Coordinate-based object records -
= = = = = = =

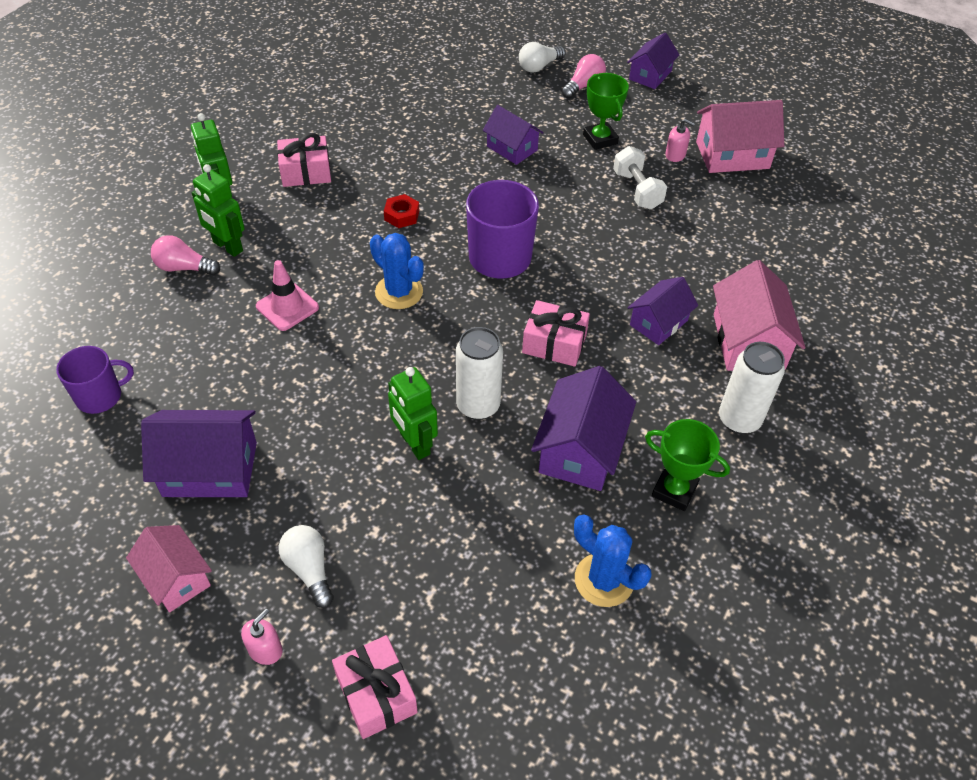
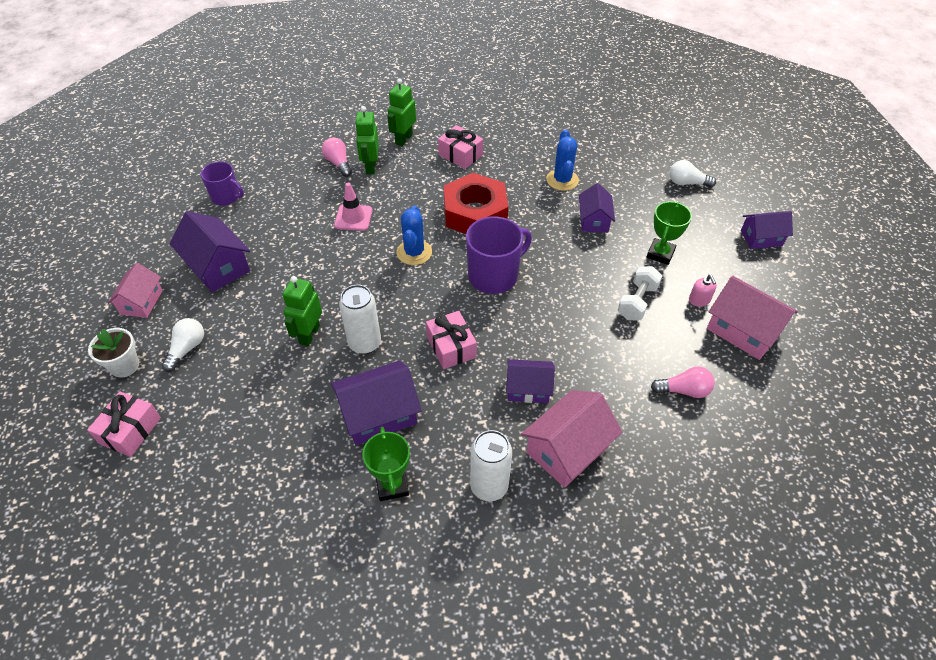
camera: 50 degrees right, 0 degrees up
pink soap dispenser [241,609,283,665] -> white flower pot [88,328,139,377]
red nut [384,194,419,228] -> red nut [444,173,508,234], size x2.48
pink light bulb [562,54,606,99] -> pink light bulb moved to [651,367,715,398]
blue cactus [574,515,651,607] -> blue cactus moved to [546,129,579,191]

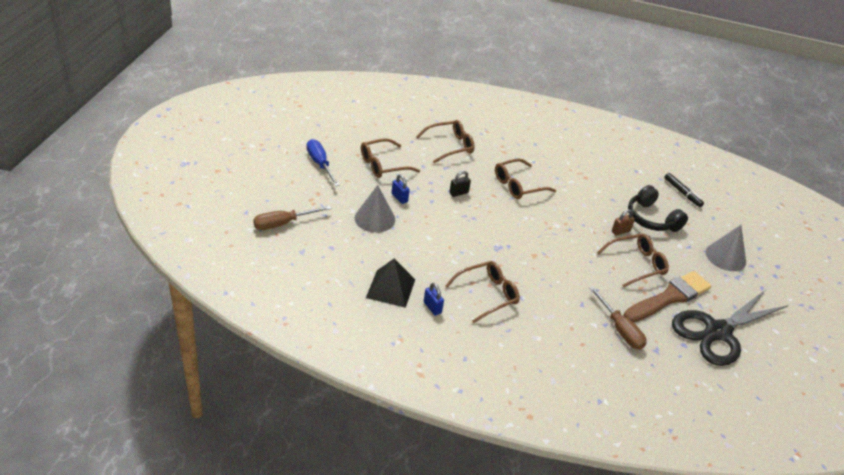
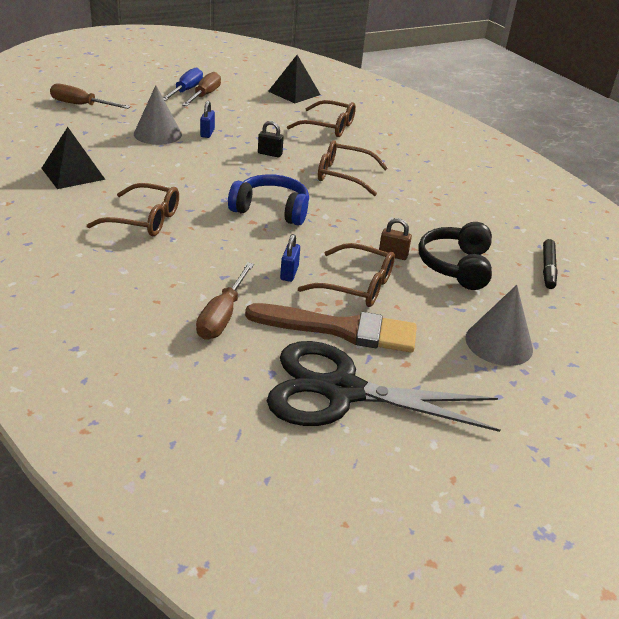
camera: 45 degrees right, 5 degrees down
brown glasses [361,138,420,178] -> none
blue padlock [424,283,444,316] -> blue padlock moved to [280,234,300,282]
none -> brown screwdriver [182,72,221,106]
none -> blue headphones [228,174,309,226]
none -> black pyramid [268,55,321,103]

= = = = = = =

Prompt - This exercise needs every entry retyped exactly, with the pictures removed.

Exercise solution -
camera: 50 degrees right, 0 degrees up
pink soap dispenser [241,609,283,665] -> white flower pot [88,328,139,377]
red nut [384,194,419,228] -> red nut [444,173,508,234], size x2.48
pink light bulb [562,54,606,99] -> pink light bulb moved to [651,367,715,398]
blue cactus [574,515,651,607] -> blue cactus moved to [546,129,579,191]

camera: 45 degrees right, 5 degrees down
brown glasses [361,138,420,178] -> none
blue padlock [424,283,444,316] -> blue padlock moved to [280,234,300,282]
none -> brown screwdriver [182,72,221,106]
none -> blue headphones [228,174,309,226]
none -> black pyramid [268,55,321,103]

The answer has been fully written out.